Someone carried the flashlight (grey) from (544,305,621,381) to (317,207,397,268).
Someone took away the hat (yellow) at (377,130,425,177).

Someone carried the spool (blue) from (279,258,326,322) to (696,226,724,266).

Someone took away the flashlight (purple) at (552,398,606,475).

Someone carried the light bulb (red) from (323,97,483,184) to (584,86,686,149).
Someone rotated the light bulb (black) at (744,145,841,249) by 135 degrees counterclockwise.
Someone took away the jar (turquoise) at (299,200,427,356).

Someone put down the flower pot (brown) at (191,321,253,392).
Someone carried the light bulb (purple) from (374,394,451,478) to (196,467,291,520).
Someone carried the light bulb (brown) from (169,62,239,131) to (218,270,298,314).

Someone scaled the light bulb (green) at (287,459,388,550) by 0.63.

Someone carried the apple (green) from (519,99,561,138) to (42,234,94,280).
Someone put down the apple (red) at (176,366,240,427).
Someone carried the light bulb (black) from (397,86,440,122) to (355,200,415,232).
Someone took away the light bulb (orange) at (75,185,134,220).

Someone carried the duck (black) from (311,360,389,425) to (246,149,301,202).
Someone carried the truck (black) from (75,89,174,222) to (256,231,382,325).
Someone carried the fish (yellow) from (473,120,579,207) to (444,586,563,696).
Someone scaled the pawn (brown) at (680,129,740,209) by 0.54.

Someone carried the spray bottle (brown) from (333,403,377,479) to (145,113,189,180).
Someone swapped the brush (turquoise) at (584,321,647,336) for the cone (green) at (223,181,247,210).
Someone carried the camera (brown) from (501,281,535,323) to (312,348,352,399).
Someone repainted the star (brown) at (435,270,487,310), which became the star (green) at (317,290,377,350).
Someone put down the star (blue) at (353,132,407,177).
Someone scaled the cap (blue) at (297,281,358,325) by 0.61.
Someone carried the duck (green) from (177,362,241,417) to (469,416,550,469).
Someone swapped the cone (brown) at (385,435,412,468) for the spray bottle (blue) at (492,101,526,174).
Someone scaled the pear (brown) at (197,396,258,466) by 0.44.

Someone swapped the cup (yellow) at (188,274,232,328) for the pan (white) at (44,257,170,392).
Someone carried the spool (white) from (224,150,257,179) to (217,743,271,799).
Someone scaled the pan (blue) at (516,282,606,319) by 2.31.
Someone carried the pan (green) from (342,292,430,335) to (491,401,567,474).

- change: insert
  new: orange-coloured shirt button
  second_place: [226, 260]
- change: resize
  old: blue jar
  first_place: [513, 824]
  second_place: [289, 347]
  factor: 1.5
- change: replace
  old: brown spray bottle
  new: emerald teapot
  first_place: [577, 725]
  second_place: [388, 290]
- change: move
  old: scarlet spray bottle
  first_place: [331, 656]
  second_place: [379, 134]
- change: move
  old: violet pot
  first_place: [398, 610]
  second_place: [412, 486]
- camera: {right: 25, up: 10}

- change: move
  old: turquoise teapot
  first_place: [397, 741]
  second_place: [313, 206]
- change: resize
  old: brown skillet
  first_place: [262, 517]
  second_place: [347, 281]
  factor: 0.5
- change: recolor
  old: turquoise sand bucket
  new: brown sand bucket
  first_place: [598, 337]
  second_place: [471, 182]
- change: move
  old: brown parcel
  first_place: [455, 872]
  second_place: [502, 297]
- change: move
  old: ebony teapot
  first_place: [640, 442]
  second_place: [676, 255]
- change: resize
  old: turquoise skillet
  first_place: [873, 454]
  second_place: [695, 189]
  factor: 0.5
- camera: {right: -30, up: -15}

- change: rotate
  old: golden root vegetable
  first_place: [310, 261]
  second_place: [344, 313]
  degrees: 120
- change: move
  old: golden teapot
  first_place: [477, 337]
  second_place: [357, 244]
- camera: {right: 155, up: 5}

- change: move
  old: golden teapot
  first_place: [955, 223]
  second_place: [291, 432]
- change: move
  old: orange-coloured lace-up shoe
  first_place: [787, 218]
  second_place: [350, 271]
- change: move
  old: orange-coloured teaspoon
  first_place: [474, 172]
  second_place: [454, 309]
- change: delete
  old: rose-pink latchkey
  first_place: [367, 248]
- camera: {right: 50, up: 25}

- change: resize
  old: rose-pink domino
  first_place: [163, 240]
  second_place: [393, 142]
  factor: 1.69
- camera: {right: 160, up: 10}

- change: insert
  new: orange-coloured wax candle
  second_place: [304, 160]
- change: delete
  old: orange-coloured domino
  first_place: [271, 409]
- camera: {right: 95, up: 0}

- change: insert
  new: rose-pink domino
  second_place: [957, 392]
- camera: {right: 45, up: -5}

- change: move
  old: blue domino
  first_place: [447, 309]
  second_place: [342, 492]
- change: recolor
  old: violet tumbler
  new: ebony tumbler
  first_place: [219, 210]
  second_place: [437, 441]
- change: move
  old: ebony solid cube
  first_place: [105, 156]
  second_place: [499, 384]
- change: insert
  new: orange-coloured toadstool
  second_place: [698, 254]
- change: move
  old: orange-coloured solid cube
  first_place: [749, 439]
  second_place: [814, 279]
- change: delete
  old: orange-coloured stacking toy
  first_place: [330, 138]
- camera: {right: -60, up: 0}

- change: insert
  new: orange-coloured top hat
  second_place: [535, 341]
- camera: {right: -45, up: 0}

> Problem to solve: Give back, unchanged, the run of lines in the listing above that begins at the line containing "second_place: [289, 347]" and ends at the line containing "second_place: [412, 486]", both included.

> Exercise answer:
  second_place: [289, 347]
  factor: 1.5
- change: replace
  old: brown spray bottle
  new: emerald teapot
  first_place: [577, 725]
  second_place: [388, 290]
- change: move
  old: scarlet spray bottle
  first_place: [331, 656]
  second_place: [379, 134]
- change: move
  old: violet pot
  first_place: [398, 610]
  second_place: [412, 486]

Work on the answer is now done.